Segment Start: TASK INPUT

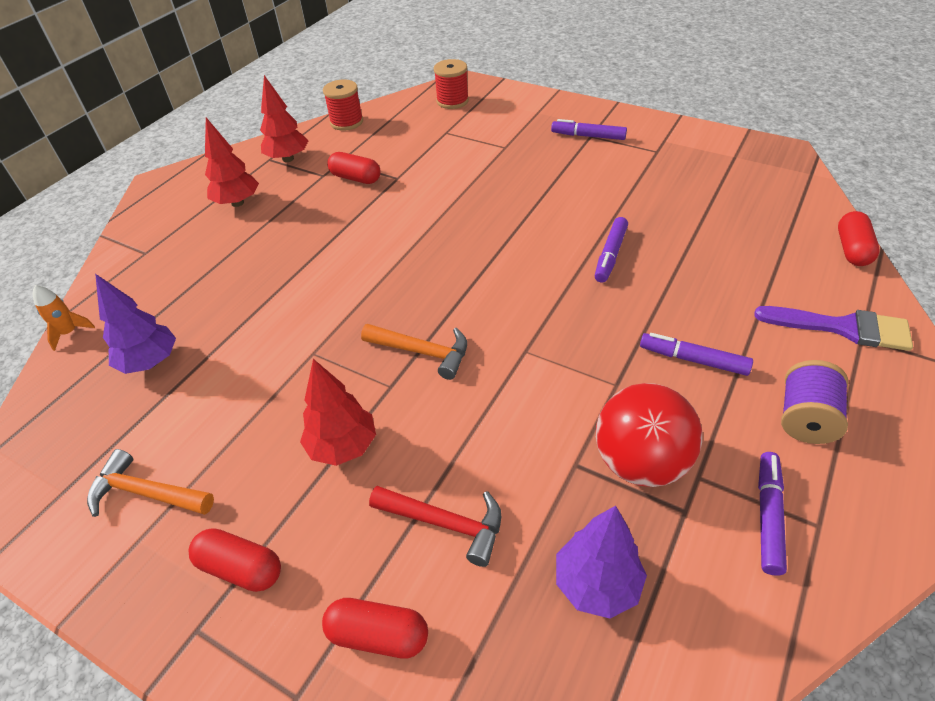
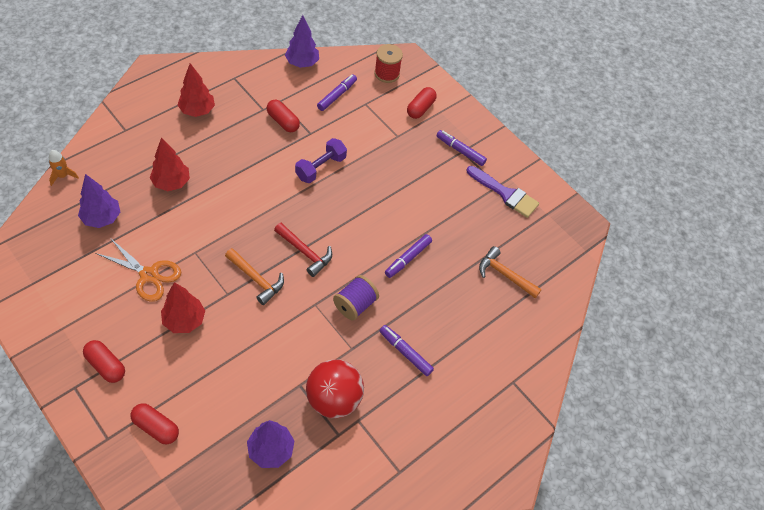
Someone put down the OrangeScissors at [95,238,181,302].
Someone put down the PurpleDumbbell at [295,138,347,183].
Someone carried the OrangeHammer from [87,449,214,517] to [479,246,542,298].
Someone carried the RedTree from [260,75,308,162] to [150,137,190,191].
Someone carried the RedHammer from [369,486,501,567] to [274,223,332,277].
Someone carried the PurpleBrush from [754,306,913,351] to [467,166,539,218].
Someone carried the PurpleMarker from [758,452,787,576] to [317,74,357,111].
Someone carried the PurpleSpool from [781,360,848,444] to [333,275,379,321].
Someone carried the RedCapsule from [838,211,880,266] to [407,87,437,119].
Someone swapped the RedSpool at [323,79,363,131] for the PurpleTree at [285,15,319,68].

Segment End: TASK INPUT
Segment Start: TASK INPUT

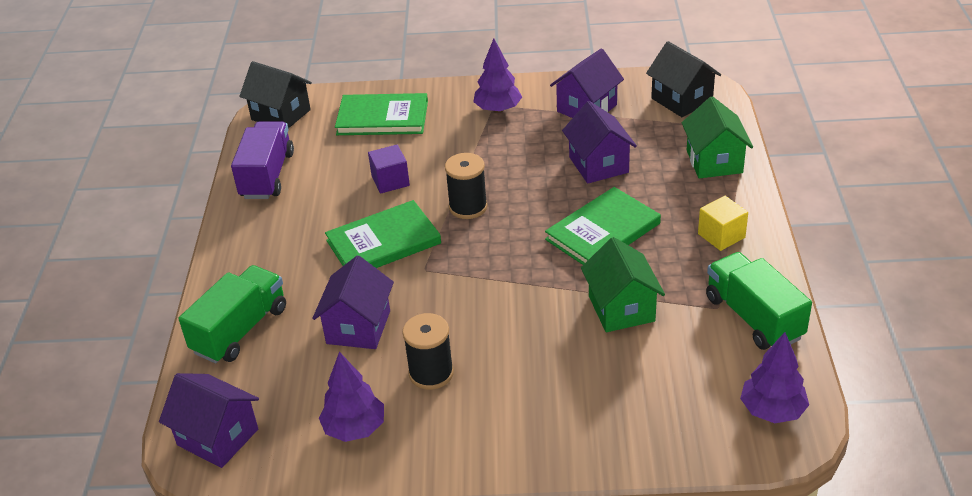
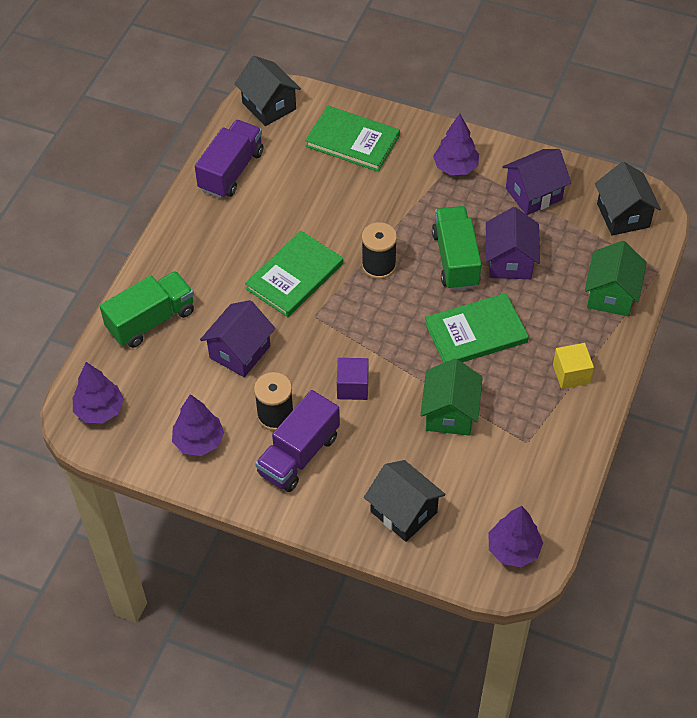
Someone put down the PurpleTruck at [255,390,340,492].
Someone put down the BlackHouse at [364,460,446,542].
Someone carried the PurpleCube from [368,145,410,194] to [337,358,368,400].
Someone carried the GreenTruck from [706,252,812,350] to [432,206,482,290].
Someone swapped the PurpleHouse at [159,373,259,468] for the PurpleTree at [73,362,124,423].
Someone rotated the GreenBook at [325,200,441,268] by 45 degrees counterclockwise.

Segment End: TASK INPUT

BRIEF
What lines of the listing contain the word "swapped"? Copy them all.

ANSWER SECTION
Someone swapped the RedSpool at [323,79,363,131] for the PurpleTree at [285,15,319,68].
Someone swapped the PurpleHouse at [159,373,259,468] for the PurpleTree at [73,362,124,423].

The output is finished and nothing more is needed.